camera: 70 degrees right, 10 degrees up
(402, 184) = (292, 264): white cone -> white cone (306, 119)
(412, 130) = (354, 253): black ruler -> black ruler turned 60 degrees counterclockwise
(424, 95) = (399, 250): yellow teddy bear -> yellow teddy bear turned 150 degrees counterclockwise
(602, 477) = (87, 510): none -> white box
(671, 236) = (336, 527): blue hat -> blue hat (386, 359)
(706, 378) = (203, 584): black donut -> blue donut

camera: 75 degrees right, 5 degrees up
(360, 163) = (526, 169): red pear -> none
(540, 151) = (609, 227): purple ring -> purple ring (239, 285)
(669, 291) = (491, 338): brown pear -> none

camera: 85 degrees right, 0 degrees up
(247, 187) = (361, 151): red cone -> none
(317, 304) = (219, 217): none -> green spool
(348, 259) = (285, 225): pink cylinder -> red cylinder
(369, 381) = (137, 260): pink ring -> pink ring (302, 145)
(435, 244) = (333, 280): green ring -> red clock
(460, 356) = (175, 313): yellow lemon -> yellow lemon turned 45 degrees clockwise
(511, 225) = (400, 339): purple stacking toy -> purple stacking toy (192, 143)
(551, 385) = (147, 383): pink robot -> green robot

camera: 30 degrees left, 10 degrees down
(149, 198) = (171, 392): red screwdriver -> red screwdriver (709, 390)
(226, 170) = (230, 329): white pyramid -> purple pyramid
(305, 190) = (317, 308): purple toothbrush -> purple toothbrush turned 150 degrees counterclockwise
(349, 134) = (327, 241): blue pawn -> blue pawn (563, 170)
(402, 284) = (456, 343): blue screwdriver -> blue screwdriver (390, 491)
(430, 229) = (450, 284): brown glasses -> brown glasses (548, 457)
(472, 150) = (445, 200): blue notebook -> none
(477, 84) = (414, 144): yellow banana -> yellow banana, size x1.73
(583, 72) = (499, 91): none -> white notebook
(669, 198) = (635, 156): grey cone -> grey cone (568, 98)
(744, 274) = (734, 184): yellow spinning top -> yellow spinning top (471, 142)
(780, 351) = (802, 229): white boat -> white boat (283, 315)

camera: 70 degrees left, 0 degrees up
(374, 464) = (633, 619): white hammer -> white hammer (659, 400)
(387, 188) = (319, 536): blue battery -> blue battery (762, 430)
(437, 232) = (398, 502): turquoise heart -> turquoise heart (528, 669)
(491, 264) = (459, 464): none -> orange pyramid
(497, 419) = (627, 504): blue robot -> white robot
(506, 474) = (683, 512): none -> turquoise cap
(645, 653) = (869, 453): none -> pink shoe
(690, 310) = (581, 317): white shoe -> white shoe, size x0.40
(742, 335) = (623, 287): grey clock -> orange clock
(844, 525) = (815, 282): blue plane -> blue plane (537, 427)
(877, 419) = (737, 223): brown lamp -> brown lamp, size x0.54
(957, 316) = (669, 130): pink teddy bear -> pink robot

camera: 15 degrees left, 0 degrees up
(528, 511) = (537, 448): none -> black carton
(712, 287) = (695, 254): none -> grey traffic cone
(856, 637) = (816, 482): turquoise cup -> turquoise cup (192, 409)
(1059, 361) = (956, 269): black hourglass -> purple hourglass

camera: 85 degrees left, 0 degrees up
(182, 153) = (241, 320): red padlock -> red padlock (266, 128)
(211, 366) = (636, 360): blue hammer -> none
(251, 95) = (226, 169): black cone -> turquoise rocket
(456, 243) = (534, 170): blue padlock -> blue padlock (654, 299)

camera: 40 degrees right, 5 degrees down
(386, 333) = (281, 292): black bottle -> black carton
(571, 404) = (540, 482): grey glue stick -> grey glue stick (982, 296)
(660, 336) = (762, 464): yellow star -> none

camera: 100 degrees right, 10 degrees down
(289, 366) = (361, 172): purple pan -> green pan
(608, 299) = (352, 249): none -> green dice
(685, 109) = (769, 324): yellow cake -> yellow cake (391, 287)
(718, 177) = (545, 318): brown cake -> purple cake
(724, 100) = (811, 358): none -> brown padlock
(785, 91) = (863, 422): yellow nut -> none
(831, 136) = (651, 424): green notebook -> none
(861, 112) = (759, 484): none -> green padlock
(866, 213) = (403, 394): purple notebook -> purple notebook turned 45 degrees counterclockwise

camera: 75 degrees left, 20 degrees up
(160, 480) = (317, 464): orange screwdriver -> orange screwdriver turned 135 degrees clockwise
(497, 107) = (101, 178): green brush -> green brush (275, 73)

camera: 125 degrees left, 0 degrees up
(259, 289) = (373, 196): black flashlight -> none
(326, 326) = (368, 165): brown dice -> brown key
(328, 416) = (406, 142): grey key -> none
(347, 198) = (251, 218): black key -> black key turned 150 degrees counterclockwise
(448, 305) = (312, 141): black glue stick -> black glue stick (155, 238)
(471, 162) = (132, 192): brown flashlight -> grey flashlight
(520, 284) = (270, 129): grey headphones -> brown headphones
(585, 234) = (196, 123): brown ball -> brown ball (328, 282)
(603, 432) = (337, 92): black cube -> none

########################################

■ **What the exercise asks**:
Using the line that contains "(471, 162) = (132, 192): brown" as the first, reproduce each line exactly through the last line of the listing.

■ **Answer**:
(471, 162) = (132, 192): brown flashlight -> grey flashlight
(520, 284) = (270, 129): grey headphones -> brown headphones
(585, 234) = (196, 123): brown ball -> brown ball (328, 282)
(603, 432) = (337, 92): black cube -> none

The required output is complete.